◆ WHAT THE TASK ASKS
Beginning with the line where "(525, 760) = (812, 294): orange" appears, restate each line word for word until the data ends. Pictures do not go in.
━━━ DATA EXTRACTS
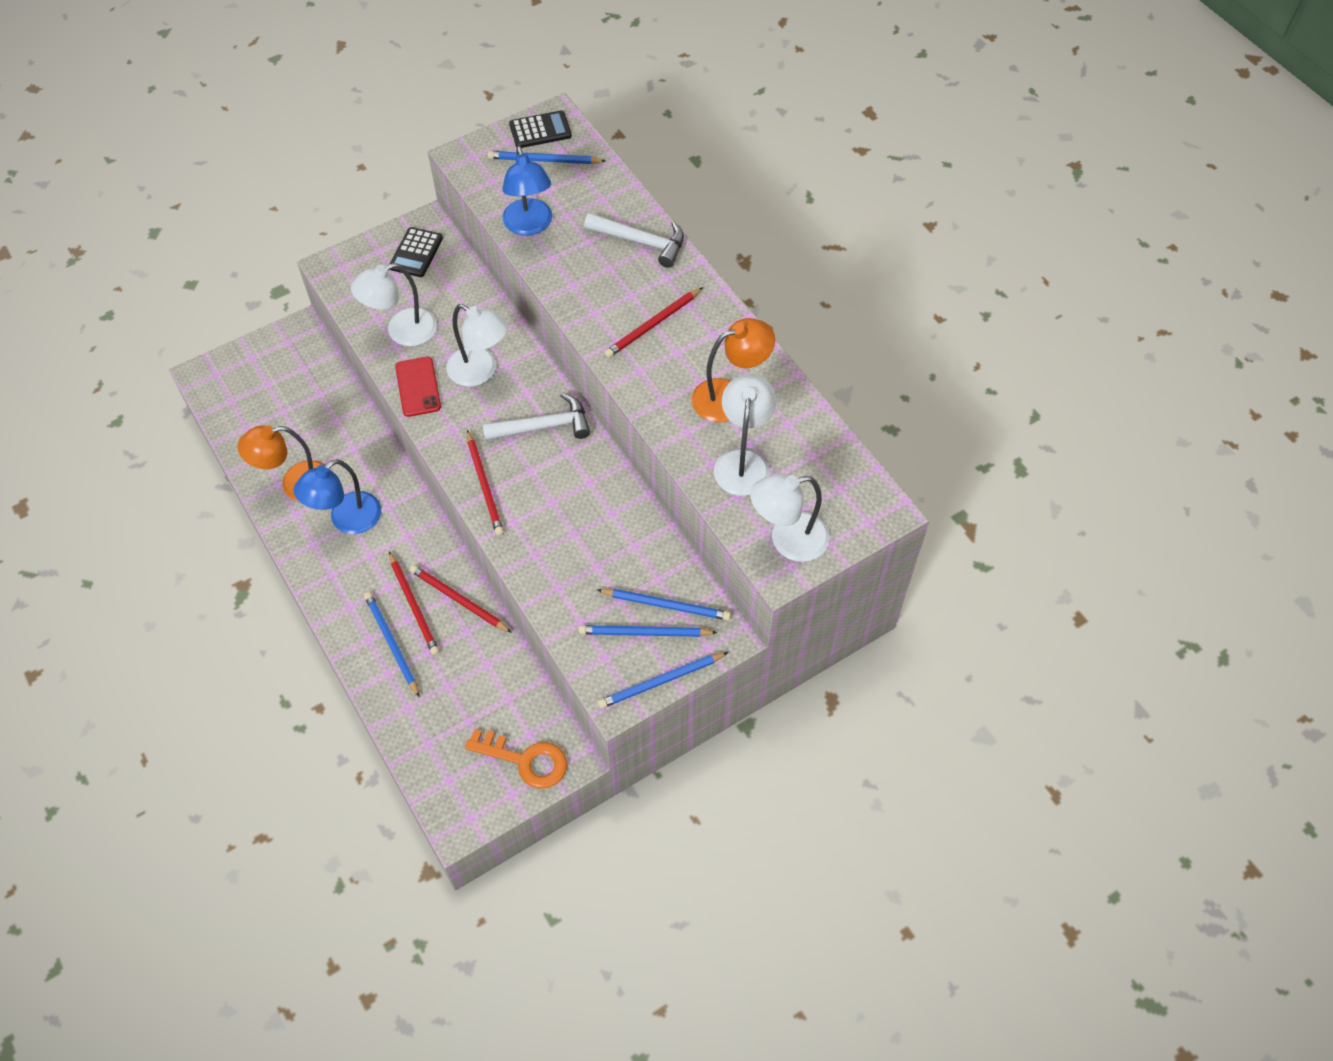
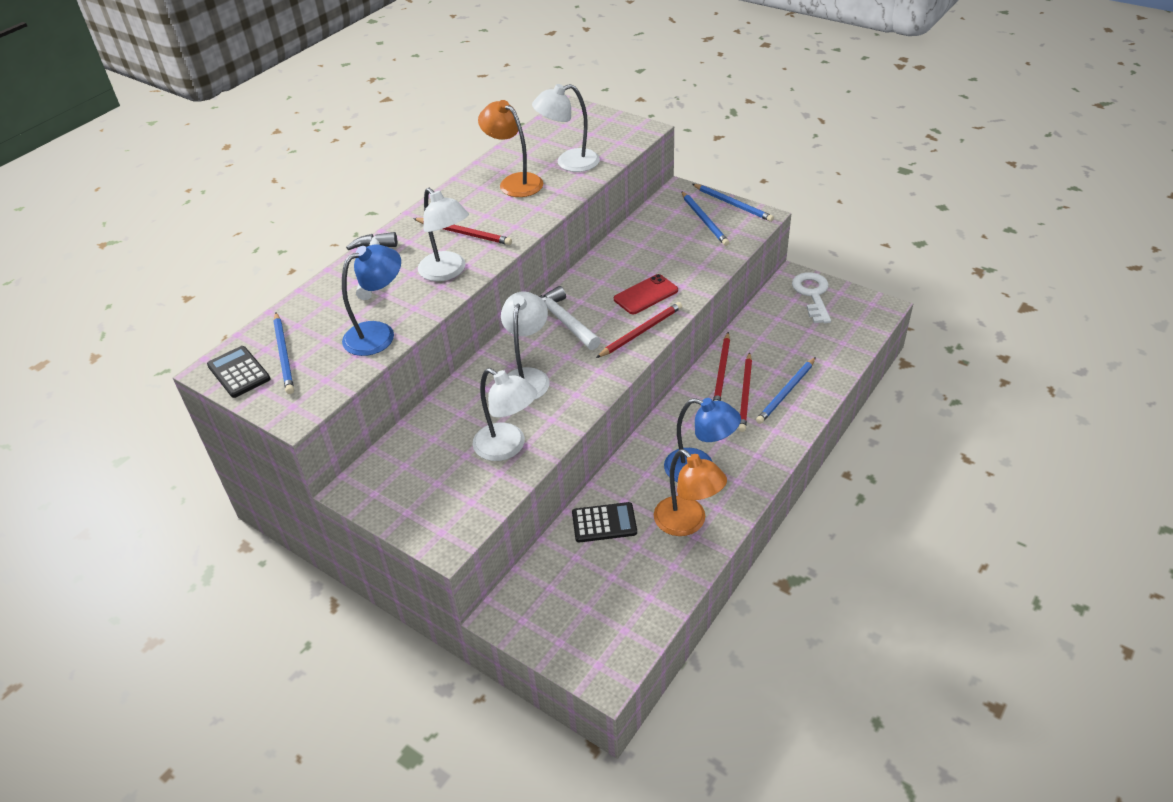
camera: 110 degrees left, 15 degrees down
(414, 605) = (745, 394): red pencil -> red pencil turned 150 degrees clockwise
(416, 253) = (398, 480): black calculator -> black calculator (604, 523)
(418, 387) = (566, 409): red phone -> red phone (646, 295)
(525, 760) = (812, 294): orange key -> white key
(666, 605) = (676, 218): blue pencil -> none
(787, 540) = (619, 132): white lamp -> white lamp (447, 272)

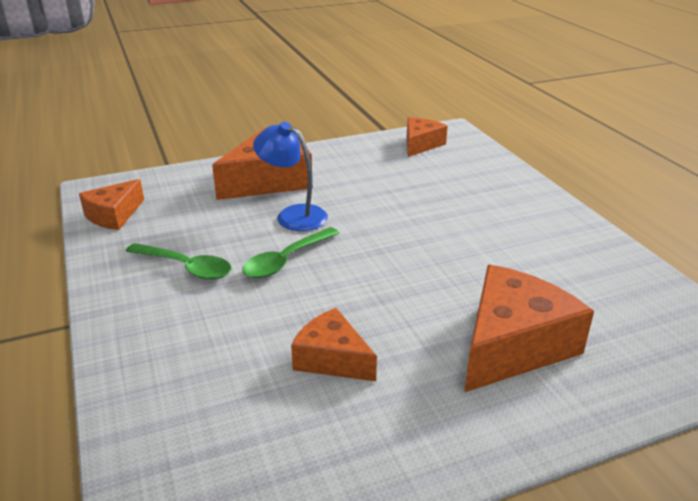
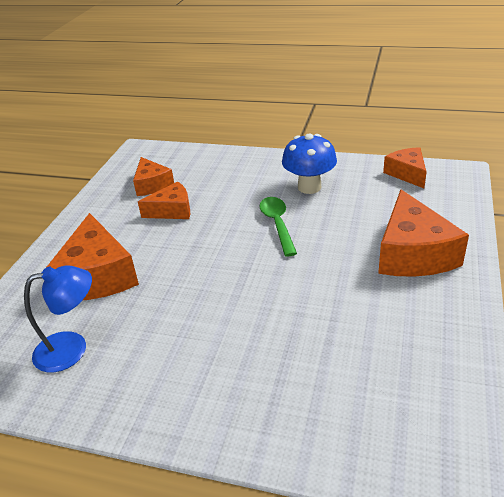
camera: 130 degrees right, 5 degrees up
(186, 267) = (309, 187): green spoon -> blue mushroom
(293, 215) = (337, 247): blue lamp -> blue lamp (72, 348)
(420, 144) = (433, 409): orange cheese -> orange cheese (152, 185)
━━━━━━
◆ RESPONSE BOX
(525, 760) = (812, 294): orange key -> white key
(666, 605) = (676, 218): blue pencil -> none
(787, 540) = (619, 132): white lamp -> white lamp (447, 272)

camera: 130 degrees right, 5 degrees up
(186, 267) = (309, 187): green spoon -> blue mushroom
(293, 215) = (337, 247): blue lamp -> blue lamp (72, 348)
(420, 144) = (433, 409): orange cheese -> orange cheese (152, 185)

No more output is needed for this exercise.